(Supplied records)

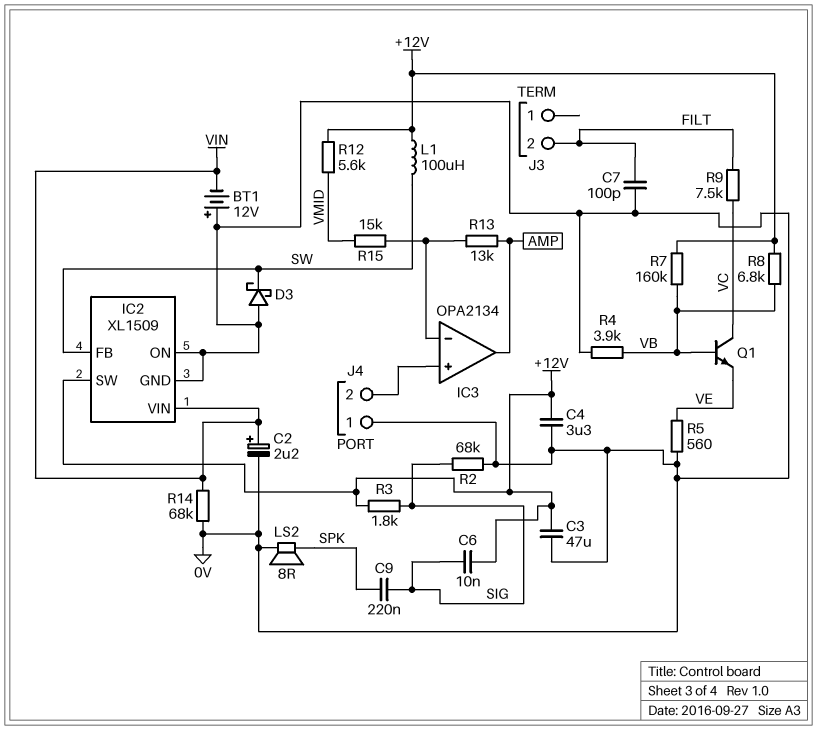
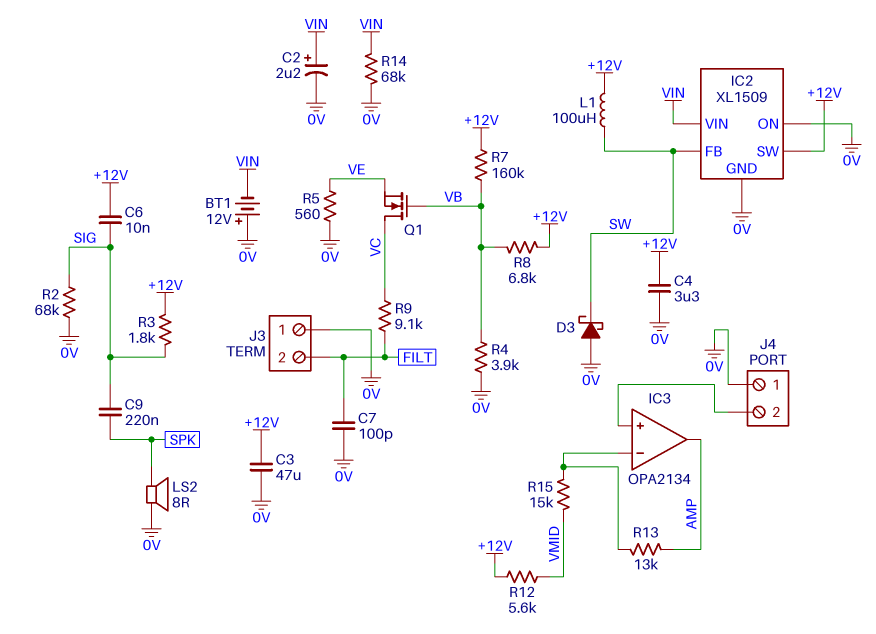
J3 pin 1: none -> 0V
Q1: NPN (B VB, C VC, E VE) -> NMOS (G VB, D VC, S VE)
R9: 7.5k (FILT, VC) -> 9.1k (FILT, VC)

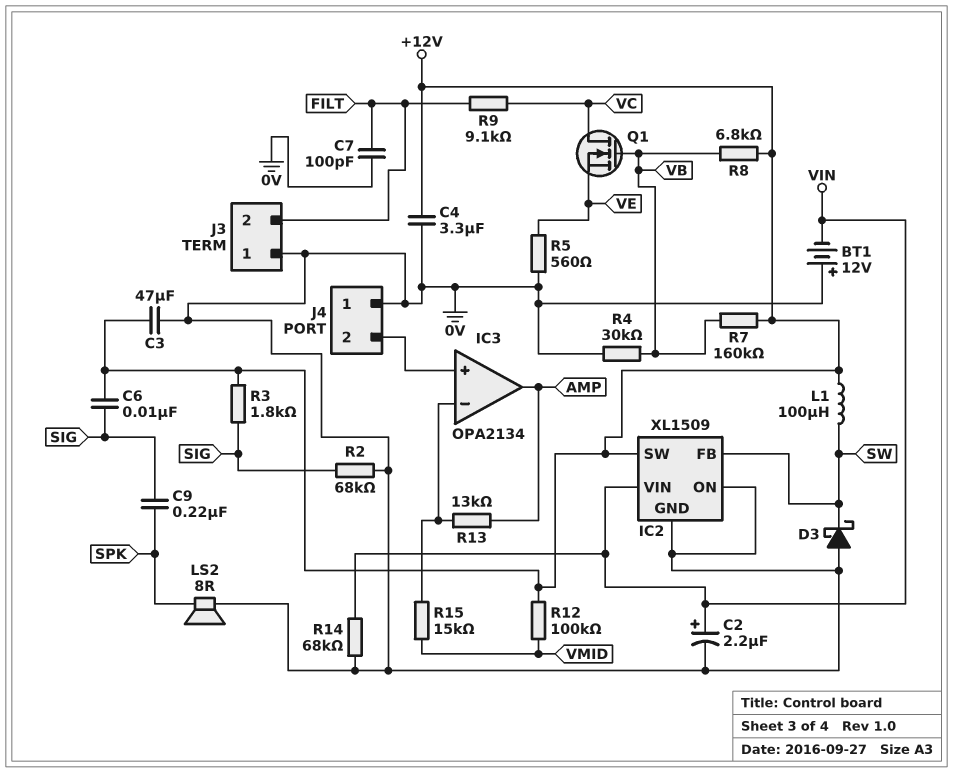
R4: 3.9k (0V, VB) -> 30k (0V, VB)
R12: 5.6k (+12V, VMID) -> 100k (+12V, VMID)

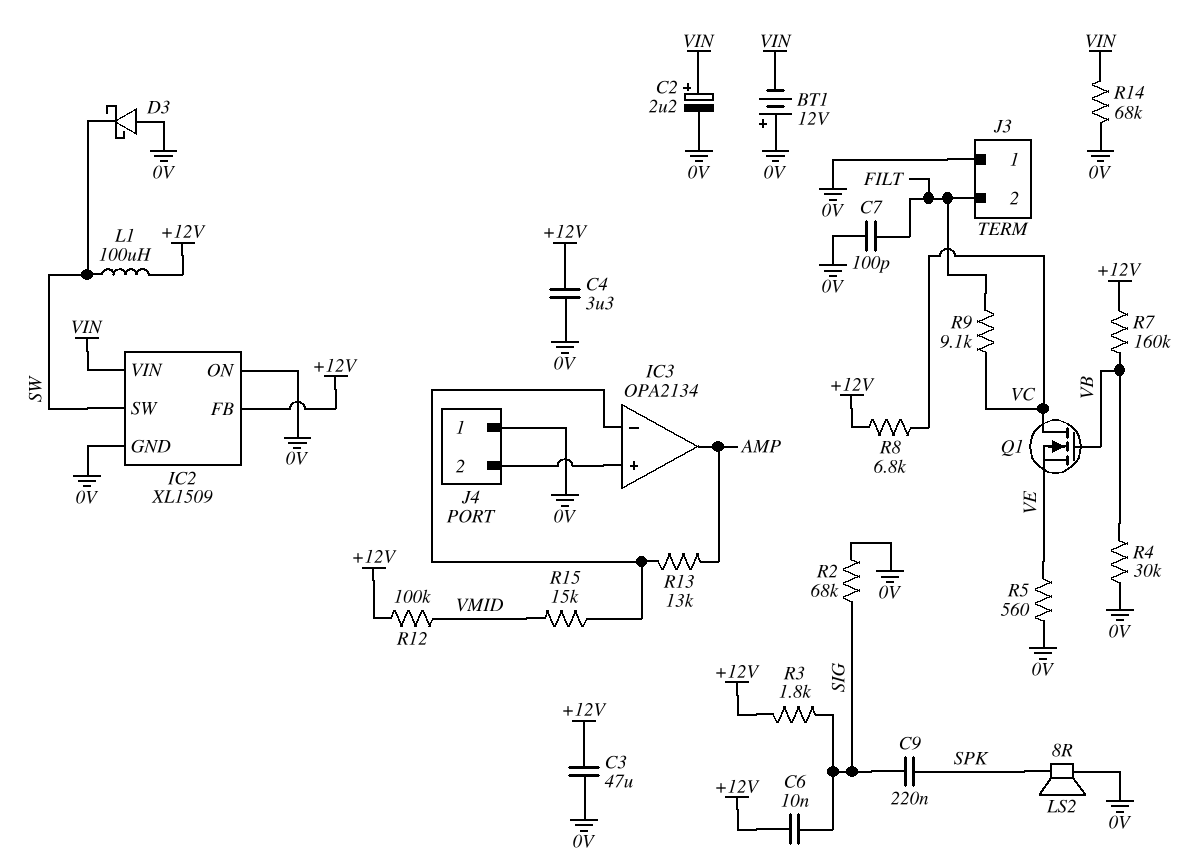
IC2 pin FB: SW -> +12V
IC2 pin SW: +12V -> SW
R8: 6.8k (+12V, VB) -> 6.8k (+12V, VC)

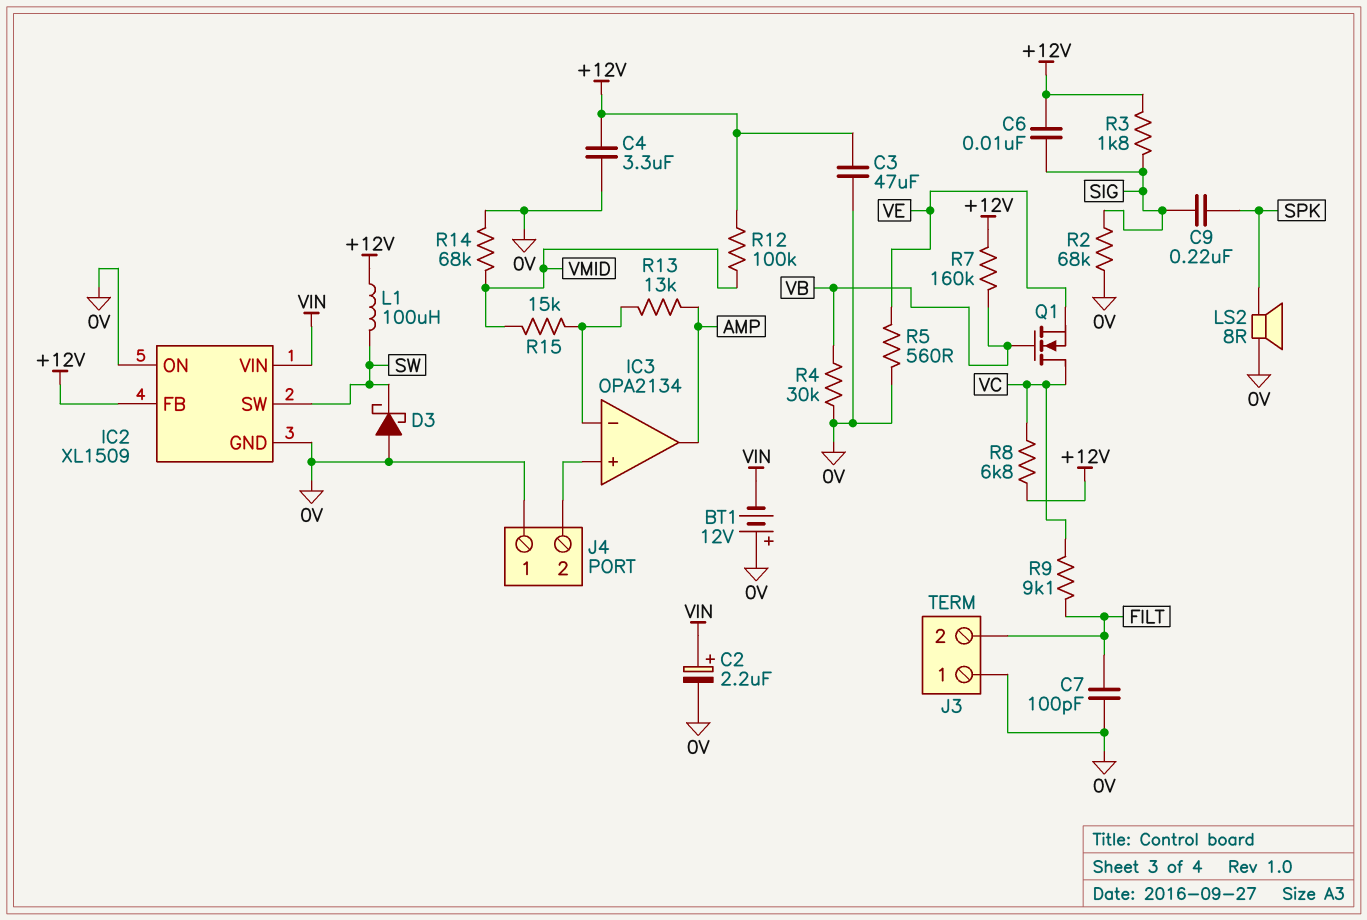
R14: 68k (0V, VIN) -> 68k (0V, VMID)

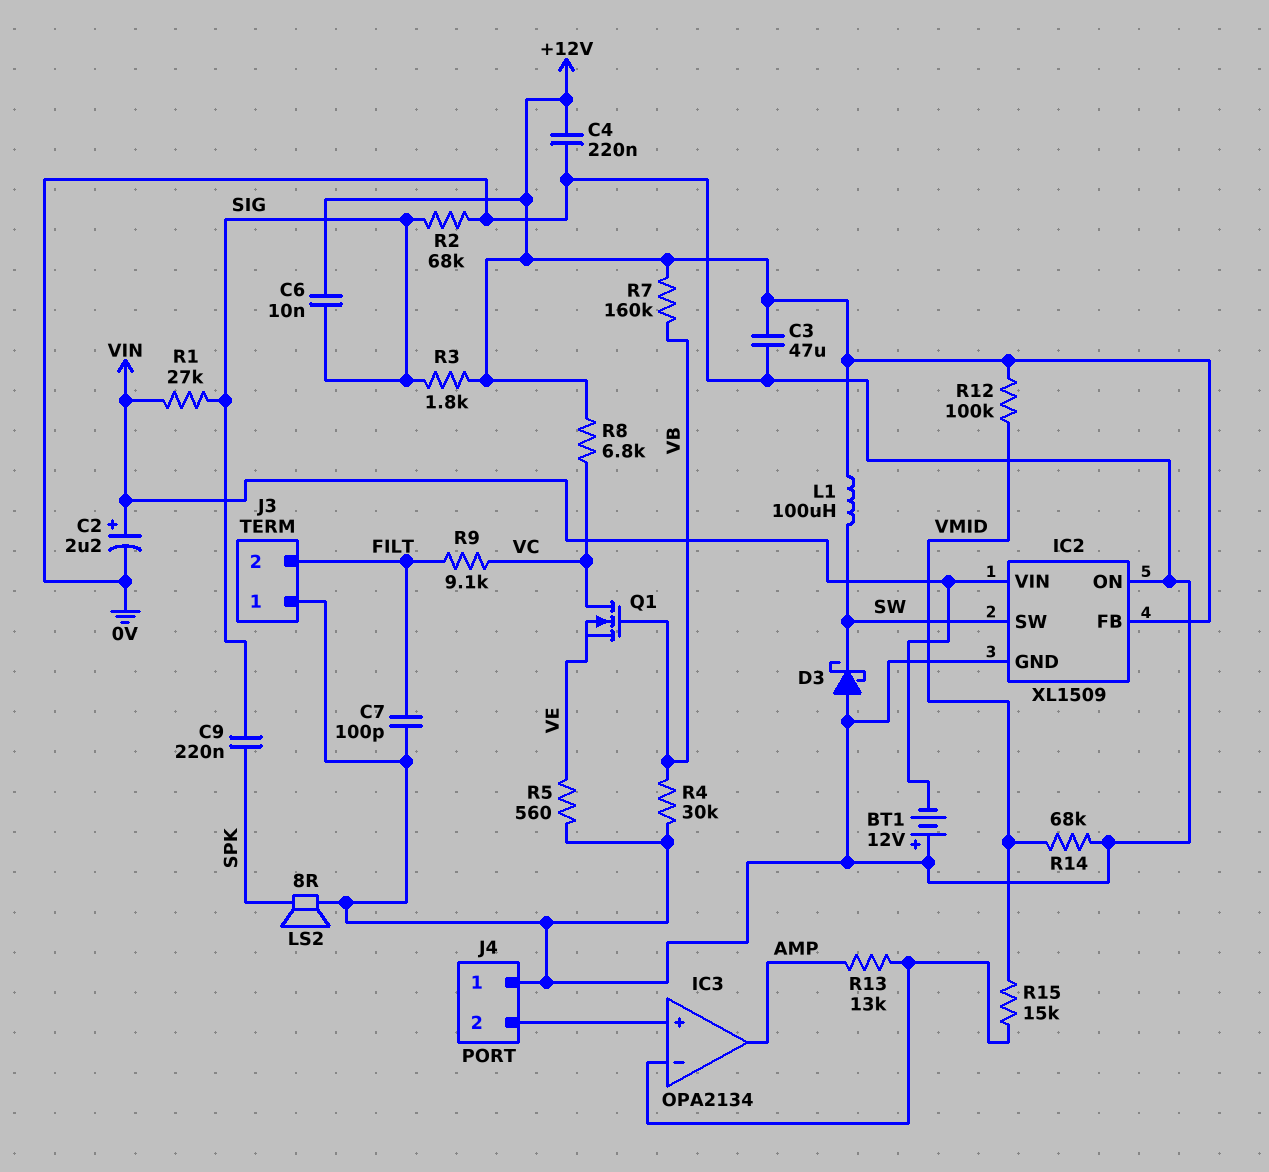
C4: 3.3uF (+12V, 0V) -> 220nF (+12V, 0V)
R1: none -> 27k (SIG, VIN)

(End Supplied records)

For this exercise, transcribe the entries verbatim and skip all pictures.

◆ **Finished exercise**:
J3 pin 1: none -> 0V
Q1: NPN (B VB, C VC, E VE) -> NMOS (G VB, D VC, S VE)
R9: 7.5k (FILT, VC) -> 9.1k (FILT, VC)

R4: 3.9k (0V, VB) -> 30k (0V, VB)
R12: 5.6k (+12V, VMID) -> 100k (+12V, VMID)

IC2 pin FB: SW -> +12V
IC2 pin SW: +12V -> SW
R8: 6.8k (+12V, VB) -> 6.8k (+12V, VC)

R14: 68k (0V, VIN) -> 68k (0V, VMID)

C4: 3.3uF (+12V, 0V) -> 220nF (+12V, 0V)
R1: none -> 27k (SIG, VIN)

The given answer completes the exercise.